Retype the data exactly, leaving nothing out.

Spatial reasoning data:
◆ ◆ ◆ ◆

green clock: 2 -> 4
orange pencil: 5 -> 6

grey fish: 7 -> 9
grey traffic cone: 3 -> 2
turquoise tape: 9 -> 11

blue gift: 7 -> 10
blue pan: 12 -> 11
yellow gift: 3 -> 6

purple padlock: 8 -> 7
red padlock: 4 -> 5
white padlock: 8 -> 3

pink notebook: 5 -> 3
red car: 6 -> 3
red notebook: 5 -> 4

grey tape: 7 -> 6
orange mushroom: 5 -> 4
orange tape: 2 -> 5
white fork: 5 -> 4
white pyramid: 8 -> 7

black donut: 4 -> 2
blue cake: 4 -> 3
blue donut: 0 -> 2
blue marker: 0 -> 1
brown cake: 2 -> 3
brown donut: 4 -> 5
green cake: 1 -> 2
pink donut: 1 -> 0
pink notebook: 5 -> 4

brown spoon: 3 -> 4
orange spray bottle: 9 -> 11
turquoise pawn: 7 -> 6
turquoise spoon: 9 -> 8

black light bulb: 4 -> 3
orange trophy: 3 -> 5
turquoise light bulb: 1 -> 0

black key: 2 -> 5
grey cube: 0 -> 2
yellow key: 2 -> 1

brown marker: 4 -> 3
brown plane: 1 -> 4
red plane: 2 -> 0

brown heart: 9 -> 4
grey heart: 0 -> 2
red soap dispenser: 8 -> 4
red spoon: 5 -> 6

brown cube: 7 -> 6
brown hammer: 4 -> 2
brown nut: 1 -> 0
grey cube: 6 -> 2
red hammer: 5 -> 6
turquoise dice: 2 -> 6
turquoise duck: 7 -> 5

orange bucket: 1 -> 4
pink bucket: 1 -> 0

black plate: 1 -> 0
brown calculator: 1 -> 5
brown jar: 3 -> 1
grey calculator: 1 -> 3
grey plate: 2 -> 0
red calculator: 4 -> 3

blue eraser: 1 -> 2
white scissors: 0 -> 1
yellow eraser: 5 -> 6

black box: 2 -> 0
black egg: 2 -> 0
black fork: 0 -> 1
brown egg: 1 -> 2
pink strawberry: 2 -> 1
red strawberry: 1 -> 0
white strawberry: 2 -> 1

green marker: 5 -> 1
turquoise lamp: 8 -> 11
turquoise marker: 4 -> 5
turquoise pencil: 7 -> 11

◆ ◆ ◆ ◆

#### YOUR SOLUTION
green clock: 2 -> 4
orange pencil: 5 -> 6

grey fish: 7 -> 9
grey traffic cone: 3 -> 2
turquoise tape: 9 -> 11

blue gift: 7 -> 10
blue pan: 12 -> 11
yellow gift: 3 -> 6

purple padlock: 8 -> 7
red padlock: 4 -> 5
white padlock: 8 -> 3

pink notebook: 5 -> 3
red car: 6 -> 3
red notebook: 5 -> 4

grey tape: 7 -> 6
orange mushroom: 5 -> 4
orange tape: 2 -> 5
white fork: 5 -> 4
white pyramid: 8 -> 7

black donut: 4 -> 2
blue cake: 4 -> 3
blue donut: 0 -> 2
blue marker: 0 -> 1
brown cake: 2 -> 3
brown donut: 4 -> 5
green cake: 1 -> 2
pink donut: 1 -> 0
pink notebook: 5 -> 4

brown spoon: 3 -> 4
orange spray bottle: 9 -> 11
turquoise pawn: 7 -> 6
turquoise spoon: 9 -> 8

black light bulb: 4 -> 3
orange trophy: 3 -> 5
turquoise light bulb: 1 -> 0

black key: 2 -> 5
grey cube: 0 -> 2
yellow key: 2 -> 1

brown marker: 4 -> 3
brown plane: 1 -> 4
red plane: 2 -> 0

brown heart: 9 -> 4
grey heart: 0 -> 2
red soap dispenser: 8 -> 4
red spoon: 5 -> 6

brown cube: 7 -> 6
brown hammer: 4 -> 2
brown nut: 1 -> 0
grey cube: 6 -> 2
red hammer: 5 -> 6
turquoise dice: 2 -> 6
turquoise duck: 7 -> 5

orange bucket: 1 -> 4
pink bucket: 1 -> 0

black plate: 1 -> 0
brown calculator: 1 -> 5
brown jar: 3 -> 1
grey calculator: 1 -> 3
grey plate: 2 -> 0
red calculator: 4 -> 3

blue eraser: 1 -> 2
white scissors: 0 -> 1
yellow eraser: 5 -> 6

black box: 2 -> 0
black egg: 2 -> 0
black fork: 0 -> 1
brown egg: 1 -> 2
pink strawberry: 2 -> 1
red strawberry: 1 -> 0
white strawberry: 2 -> 1

green marker: 5 -> 1
turquoise lamp: 8 -> 11
turquoise marker: 4 -> 5
turquoise pencil: 7 -> 11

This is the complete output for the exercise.